TASK OBJECTIVE »
An exact copy of the entries below is the expected answer.
>>>
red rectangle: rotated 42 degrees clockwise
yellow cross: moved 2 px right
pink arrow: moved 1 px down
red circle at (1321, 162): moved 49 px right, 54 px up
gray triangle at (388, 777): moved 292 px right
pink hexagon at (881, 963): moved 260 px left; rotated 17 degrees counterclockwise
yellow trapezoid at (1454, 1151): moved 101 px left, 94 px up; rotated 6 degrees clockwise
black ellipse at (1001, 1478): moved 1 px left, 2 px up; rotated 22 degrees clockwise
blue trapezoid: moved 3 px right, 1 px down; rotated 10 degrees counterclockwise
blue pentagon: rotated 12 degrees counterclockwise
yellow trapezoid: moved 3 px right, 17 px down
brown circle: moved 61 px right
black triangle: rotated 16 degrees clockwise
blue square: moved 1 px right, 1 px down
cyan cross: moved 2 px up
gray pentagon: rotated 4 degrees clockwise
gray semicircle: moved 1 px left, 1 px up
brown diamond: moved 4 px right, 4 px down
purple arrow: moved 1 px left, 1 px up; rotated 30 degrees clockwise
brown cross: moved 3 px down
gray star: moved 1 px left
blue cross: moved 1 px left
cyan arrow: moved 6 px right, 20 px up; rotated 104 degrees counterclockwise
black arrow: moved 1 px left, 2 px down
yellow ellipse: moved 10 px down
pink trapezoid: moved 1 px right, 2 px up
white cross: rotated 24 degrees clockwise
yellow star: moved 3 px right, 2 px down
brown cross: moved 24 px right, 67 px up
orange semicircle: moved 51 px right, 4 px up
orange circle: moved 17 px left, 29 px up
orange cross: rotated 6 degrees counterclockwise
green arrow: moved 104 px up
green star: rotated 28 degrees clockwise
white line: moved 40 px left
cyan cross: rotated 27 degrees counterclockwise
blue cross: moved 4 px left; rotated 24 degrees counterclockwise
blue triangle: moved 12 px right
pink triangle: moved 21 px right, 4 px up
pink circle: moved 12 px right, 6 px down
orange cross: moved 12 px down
<<<
SOLUTION »
red rectangle: rotated 42 degrees clockwise
yellow cross: moved 2 px right
pink arrow: moved 1 px down
red circle at (1321, 162): moved 49 px right, 54 px up
gray triangle at (388, 777): moved 292 px right
pink hexagon at (881, 963): moved 260 px left; rotated 17 degrees counterclockwise
yellow trapezoid at (1454, 1151): moved 101 px left, 94 px up; rotated 6 degrees clockwise
black ellipse at (1001, 1478): moved 1 px left, 2 px up; rotated 22 degrees clockwise
blue trapezoid: moved 3 px right, 1 px down; rotated 10 degrees counterclockwise
blue pentagon: rotated 12 degrees counterclockwise
yellow trapezoid: moved 3 px right, 17 px down
brown circle: moved 61 px right
black triangle: rotated 16 degrees clockwise
blue square: moved 1 px right, 1 px down
cyan cross: moved 2 px up
gray pentagon: rotated 4 degrees clockwise
gray semicircle: moved 1 px left, 1 px up
brown diamond: moved 4 px right, 4 px down
purple arrow: moved 1 px left, 1 px up; rotated 30 degrees clockwise
brown cross: moved 3 px down
gray star: moved 1 px left
blue cross: moved 1 px left
cyan arrow: moved 6 px right, 20 px up; rotated 104 degrees counterclockwise
black arrow: moved 1 px left, 2 px down
yellow ellipse: moved 10 px down
pink trapezoid: moved 1 px right, 2 px up
white cross: rotated 24 degrees clockwise
yellow star: moved 3 px right, 2 px down
brown cross: moved 24 px right, 67 px up
orange semicircle: moved 51 px right, 4 px up
orange circle: moved 17 px left, 29 px up
orange cross: rotated 6 degrees counterclockwise
green arrow: moved 104 px up
green star: rotated 28 degrees clockwise
white line: moved 40 px left
cyan cross: rotated 27 degrees counterclockwise
blue cross: moved 4 px left; rotated 24 degrees counterclockwise
blue triangle: moved 12 px right
pink triangle: moved 21 px right, 4 px up
pink circle: moved 12 px right, 6 px down
orange cross: moved 12 px down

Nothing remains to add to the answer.